--- Start Records to use ---

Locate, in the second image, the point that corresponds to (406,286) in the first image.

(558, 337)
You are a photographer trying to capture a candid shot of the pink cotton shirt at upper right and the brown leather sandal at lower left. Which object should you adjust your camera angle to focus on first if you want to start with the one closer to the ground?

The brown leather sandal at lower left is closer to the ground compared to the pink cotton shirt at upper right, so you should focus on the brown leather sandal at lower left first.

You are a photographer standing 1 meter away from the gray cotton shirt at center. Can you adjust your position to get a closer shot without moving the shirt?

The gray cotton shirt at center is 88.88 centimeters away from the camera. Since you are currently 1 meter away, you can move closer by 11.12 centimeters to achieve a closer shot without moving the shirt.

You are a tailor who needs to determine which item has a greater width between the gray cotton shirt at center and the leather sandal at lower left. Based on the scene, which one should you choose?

--- End Records to use ---

Problem details
Copy every item above word for word.

Reply to the exercise
Locate, in the second image, the point that corresponds to (406,286) in the first image.

(558, 337)
You are a photographer trying to capture a candid shot of the pink cotton shirt at upper right and the brown leather sandal at lower left. Which object should you adjust your camera angle to focus on first if you want to start with the one closer to the ground?

The brown leather sandal at lower left is closer to the ground compared to the pink cotton shirt at upper right, so you should focus on the brown leather sandal at lower left first.

You are a photographer standing 1 meter away from the gray cotton shirt at center. Can you adjust your position to get a closer shot without moving the shirt?

The gray cotton shirt at center is 88.88 centimeters away from the camera. Since you are currently 1 meter away, you can move closer by 11.12 centimeters to achieve a closer shot without moving the shirt.

You are a tailor who needs to determine which item has a greater width between the gray cotton shirt at center and the leather sandal at lower left. Based on the scene, which one should you choose?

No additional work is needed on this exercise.